-- Action item --
In the records below, the line with "pink boat [523,136,642,222] -> none" opens the range and the line with "grey star [182,160,262,221]" closes it; print that range exactly and nothing else.

-- Data supplied --

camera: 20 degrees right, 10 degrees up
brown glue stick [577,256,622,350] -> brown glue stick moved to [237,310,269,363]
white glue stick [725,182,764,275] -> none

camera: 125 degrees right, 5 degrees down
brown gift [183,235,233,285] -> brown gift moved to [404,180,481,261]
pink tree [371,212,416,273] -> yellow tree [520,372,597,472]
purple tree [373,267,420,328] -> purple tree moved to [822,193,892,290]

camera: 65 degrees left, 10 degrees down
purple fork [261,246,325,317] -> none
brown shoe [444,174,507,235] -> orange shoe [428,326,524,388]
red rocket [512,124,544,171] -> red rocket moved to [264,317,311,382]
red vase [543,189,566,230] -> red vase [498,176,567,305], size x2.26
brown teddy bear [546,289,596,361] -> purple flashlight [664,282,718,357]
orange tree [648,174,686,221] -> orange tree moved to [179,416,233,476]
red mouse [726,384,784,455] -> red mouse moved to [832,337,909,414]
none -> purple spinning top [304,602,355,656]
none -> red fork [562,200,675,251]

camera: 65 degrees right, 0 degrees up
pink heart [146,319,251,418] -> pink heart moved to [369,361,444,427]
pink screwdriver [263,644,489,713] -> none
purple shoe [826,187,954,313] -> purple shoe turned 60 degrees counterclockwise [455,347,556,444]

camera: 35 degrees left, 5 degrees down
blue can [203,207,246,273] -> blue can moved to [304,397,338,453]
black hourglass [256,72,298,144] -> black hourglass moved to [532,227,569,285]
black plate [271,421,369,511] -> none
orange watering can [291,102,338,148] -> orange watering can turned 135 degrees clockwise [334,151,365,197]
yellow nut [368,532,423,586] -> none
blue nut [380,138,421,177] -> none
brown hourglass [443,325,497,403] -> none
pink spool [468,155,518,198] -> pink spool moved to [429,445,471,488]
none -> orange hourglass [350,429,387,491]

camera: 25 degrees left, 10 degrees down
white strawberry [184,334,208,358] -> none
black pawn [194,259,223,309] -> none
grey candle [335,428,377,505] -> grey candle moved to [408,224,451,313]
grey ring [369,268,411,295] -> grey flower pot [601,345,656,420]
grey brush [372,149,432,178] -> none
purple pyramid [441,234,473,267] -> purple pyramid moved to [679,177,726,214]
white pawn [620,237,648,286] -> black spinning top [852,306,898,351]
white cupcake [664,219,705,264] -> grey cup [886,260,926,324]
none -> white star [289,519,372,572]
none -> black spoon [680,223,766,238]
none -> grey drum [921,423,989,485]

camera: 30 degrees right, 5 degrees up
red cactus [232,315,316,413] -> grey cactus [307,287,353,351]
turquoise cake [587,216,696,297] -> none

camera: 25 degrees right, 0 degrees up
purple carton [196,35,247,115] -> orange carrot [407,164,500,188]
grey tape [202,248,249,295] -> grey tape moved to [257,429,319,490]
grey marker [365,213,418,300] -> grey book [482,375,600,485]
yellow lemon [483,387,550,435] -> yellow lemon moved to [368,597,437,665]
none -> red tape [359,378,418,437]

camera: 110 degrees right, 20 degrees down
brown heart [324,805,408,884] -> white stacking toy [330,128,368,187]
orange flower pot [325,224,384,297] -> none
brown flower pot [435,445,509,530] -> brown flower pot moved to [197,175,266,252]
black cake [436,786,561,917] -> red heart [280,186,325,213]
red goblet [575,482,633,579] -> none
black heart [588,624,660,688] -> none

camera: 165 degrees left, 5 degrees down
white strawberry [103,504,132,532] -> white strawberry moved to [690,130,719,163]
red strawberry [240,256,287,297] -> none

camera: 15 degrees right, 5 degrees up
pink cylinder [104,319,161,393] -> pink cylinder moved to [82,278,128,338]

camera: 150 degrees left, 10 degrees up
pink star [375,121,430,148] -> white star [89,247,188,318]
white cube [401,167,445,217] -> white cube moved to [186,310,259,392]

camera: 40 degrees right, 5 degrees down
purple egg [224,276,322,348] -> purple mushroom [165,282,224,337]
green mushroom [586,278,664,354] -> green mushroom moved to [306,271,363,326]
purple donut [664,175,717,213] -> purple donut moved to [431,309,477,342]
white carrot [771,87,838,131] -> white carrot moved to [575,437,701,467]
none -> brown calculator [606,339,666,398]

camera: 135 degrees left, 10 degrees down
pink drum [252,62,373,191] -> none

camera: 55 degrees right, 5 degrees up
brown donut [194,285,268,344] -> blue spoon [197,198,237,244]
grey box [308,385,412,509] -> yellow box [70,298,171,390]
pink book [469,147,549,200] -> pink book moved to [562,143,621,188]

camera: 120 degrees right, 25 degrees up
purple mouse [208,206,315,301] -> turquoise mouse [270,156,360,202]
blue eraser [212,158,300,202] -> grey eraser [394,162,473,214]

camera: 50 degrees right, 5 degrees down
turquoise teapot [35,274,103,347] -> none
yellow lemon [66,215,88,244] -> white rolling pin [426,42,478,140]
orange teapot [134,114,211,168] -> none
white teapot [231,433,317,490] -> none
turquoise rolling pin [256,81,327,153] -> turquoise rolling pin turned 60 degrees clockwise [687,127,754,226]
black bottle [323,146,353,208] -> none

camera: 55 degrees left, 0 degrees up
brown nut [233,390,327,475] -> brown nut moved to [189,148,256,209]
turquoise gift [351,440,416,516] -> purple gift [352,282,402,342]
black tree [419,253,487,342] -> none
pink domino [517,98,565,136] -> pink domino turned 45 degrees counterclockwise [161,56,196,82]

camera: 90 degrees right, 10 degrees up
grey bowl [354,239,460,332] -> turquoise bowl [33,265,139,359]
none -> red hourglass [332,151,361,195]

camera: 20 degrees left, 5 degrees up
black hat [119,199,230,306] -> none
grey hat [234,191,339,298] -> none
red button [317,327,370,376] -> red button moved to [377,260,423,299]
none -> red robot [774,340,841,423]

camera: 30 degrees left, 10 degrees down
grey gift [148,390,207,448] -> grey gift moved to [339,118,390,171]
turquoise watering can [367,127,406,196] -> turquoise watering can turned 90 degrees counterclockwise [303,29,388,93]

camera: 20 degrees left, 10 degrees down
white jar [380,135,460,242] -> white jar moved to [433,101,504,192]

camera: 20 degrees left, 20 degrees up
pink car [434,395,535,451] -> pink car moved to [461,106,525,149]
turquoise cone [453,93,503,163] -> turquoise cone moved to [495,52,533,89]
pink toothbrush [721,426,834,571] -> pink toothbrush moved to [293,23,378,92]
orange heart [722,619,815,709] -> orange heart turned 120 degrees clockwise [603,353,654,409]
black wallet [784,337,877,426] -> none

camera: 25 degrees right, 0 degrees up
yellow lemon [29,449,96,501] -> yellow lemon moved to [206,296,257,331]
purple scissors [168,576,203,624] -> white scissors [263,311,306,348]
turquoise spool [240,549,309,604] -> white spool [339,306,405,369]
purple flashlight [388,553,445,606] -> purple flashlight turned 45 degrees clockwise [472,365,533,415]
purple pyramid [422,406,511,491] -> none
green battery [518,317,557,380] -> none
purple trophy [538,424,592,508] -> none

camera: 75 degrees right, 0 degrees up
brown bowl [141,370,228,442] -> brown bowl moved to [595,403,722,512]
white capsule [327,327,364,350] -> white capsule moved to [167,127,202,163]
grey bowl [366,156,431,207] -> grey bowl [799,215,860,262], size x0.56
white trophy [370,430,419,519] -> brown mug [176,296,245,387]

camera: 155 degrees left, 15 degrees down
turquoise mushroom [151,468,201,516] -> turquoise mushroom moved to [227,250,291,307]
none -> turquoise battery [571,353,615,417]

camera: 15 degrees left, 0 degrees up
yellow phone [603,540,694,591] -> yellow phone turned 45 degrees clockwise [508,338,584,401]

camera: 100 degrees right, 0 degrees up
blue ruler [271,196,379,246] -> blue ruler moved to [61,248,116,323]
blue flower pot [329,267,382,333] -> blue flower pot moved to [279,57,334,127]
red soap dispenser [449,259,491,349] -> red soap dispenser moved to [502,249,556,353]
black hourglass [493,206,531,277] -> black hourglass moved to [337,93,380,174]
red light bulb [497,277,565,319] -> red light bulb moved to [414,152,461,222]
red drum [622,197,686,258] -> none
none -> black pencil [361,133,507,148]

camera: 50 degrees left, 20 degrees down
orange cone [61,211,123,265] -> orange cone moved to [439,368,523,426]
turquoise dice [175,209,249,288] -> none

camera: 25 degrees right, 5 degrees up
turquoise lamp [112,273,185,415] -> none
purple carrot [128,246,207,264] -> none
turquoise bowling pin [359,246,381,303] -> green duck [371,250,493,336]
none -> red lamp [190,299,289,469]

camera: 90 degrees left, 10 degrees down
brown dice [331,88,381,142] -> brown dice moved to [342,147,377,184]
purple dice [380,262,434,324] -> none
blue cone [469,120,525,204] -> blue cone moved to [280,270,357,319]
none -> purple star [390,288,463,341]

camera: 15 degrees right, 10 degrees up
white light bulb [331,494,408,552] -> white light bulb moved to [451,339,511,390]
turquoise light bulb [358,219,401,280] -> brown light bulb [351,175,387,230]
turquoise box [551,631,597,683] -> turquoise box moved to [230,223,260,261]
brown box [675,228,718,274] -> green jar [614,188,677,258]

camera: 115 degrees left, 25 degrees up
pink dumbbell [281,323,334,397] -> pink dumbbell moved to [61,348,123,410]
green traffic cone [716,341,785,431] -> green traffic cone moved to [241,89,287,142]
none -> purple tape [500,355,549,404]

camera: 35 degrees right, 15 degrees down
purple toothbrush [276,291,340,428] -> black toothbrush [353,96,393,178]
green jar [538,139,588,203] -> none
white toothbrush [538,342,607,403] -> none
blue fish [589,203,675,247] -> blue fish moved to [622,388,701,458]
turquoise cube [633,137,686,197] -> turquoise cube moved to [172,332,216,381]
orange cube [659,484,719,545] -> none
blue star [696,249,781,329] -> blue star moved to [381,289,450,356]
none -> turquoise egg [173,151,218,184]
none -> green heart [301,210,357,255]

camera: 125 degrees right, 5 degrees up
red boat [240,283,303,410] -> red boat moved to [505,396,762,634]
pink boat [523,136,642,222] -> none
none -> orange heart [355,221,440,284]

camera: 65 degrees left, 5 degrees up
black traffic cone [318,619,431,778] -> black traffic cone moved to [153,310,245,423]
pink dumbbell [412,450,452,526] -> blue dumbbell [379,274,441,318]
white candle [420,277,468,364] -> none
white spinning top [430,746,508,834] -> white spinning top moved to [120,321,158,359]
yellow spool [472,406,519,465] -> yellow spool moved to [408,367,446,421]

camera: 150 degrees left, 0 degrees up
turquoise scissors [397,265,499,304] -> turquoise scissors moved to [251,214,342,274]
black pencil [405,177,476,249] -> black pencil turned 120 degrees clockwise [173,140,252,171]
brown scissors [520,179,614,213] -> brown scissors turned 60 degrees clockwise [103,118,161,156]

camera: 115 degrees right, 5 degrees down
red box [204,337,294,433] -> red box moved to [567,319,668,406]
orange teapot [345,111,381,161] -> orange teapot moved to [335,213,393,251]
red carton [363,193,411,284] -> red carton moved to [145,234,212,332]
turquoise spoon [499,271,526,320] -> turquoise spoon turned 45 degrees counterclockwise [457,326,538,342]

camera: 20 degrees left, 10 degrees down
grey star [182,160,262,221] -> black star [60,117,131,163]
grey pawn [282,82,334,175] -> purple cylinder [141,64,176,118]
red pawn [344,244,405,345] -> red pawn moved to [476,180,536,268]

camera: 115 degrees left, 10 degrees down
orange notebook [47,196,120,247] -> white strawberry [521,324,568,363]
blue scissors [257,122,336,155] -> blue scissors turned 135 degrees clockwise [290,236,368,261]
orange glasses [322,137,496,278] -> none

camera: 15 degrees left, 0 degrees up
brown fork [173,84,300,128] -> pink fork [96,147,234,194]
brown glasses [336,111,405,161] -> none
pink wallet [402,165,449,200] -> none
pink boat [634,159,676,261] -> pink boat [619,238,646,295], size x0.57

-- Response --
pink boat [523,136,642,222] -> none
none -> orange heart [355,221,440,284]

camera: 65 degrees left, 5 degrees up
black traffic cone [318,619,431,778] -> black traffic cone moved to [153,310,245,423]
pink dumbbell [412,450,452,526] -> blue dumbbell [379,274,441,318]
white candle [420,277,468,364] -> none
white spinning top [430,746,508,834] -> white spinning top moved to [120,321,158,359]
yellow spool [472,406,519,465] -> yellow spool moved to [408,367,446,421]

camera: 150 degrees left, 0 degrees up
turquoise scissors [397,265,499,304] -> turquoise scissors moved to [251,214,342,274]
black pencil [405,177,476,249] -> black pencil turned 120 degrees clockwise [173,140,252,171]
brown scissors [520,179,614,213] -> brown scissors turned 60 degrees clockwise [103,118,161,156]

camera: 115 degrees right, 5 degrees down
red box [204,337,294,433] -> red box moved to [567,319,668,406]
orange teapot [345,111,381,161] -> orange teapot moved to [335,213,393,251]
red carton [363,193,411,284] -> red carton moved to [145,234,212,332]
turquoise spoon [499,271,526,320] -> turquoise spoon turned 45 degrees counterclockwise [457,326,538,342]

camera: 20 degrees left, 10 degrees down
grey star [182,160,262,221] -> black star [60,117,131,163]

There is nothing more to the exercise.